§ Your task: Each line of the data below from the one holding "(154, 144) = (685, 299): none" to the one holding "(710, 259) = (146, 143): grey", inclusive, is to be reproduced exactly; no other line belongs in the answer.

[Opening Exercise inputs section]

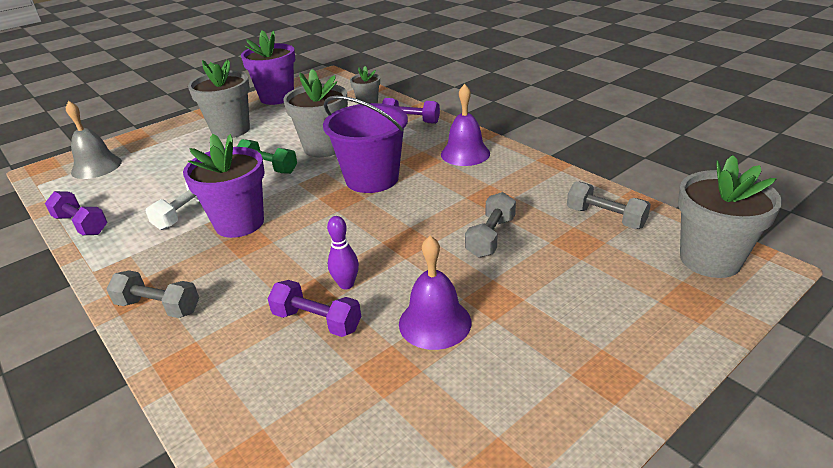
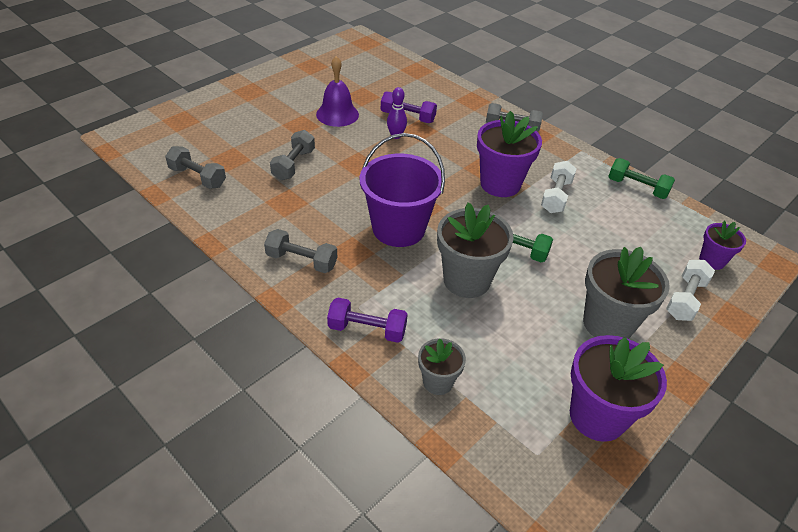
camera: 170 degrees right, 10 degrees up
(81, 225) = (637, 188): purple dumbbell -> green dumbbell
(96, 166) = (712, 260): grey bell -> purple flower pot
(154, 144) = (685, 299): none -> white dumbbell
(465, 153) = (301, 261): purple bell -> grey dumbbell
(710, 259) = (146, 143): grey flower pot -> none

[Closing Exercise inputs section]
[Opening Exercise inputs section]

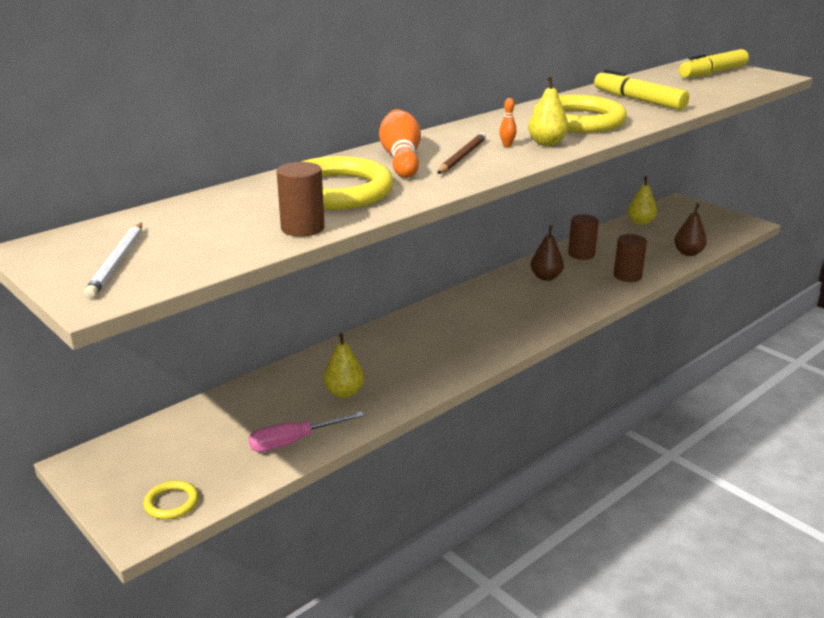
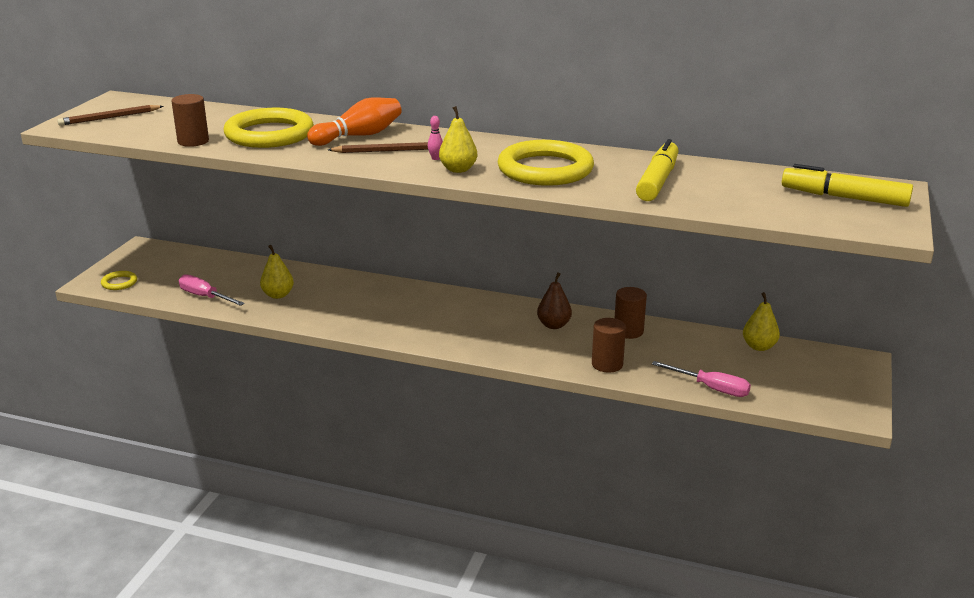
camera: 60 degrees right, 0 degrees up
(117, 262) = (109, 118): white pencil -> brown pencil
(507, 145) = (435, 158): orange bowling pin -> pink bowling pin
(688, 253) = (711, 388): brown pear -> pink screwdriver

[Closing Exercise inputs section]

§ Finished task:
(154, 144) = (685, 299): none -> white dumbbell
(465, 153) = (301, 261): purple bell -> grey dumbbell
(710, 259) = (146, 143): grey flower pot -> none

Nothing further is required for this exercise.